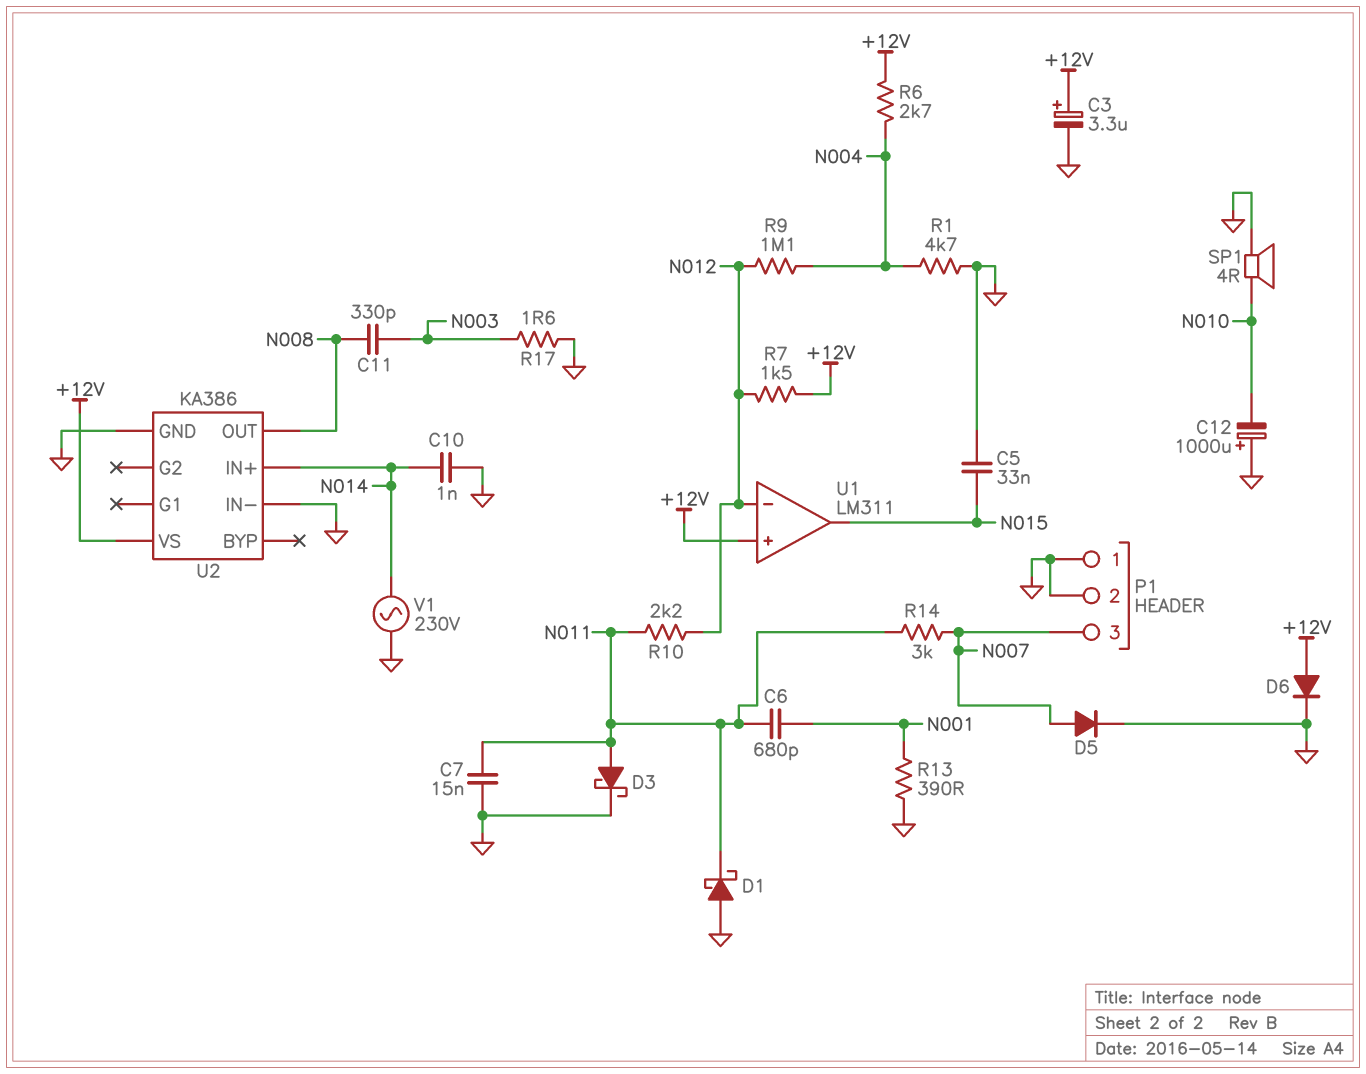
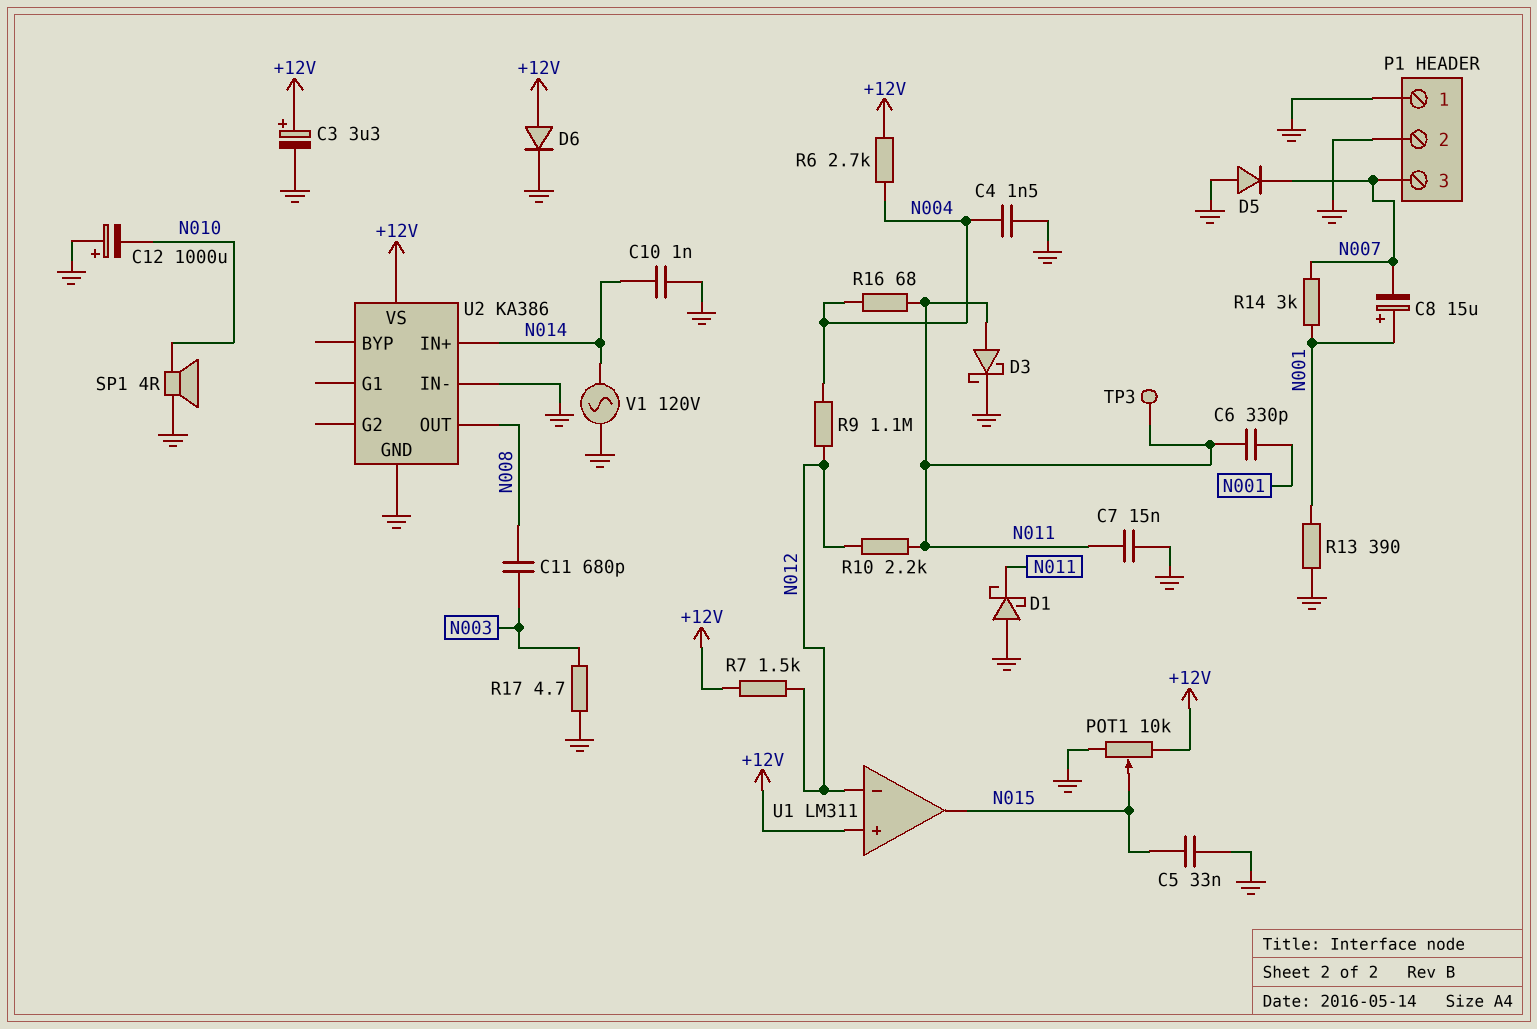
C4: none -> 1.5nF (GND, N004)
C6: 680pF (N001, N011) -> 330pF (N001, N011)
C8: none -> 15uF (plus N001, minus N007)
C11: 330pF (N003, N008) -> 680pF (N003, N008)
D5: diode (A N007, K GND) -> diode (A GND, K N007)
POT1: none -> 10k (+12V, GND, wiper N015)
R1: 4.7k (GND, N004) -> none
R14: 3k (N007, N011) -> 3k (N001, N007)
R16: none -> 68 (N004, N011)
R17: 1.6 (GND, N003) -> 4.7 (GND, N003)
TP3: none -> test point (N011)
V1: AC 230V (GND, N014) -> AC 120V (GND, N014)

_ _ _ _ _

## WHAT YOU WILL DO
Check each line above for the string "none" and copy those that have it.

## EXPECTED ANSWER
C4: none -> 1.5nF (GND, N004)
C8: none -> 15uF (plus N001, minus N007)
POT1: none -> 10k (+12V, GND, wiper N015)
R1: 4.7k (GND, N004) -> none
R16: none -> 68 (N004, N011)
TP3: none -> test point (N011)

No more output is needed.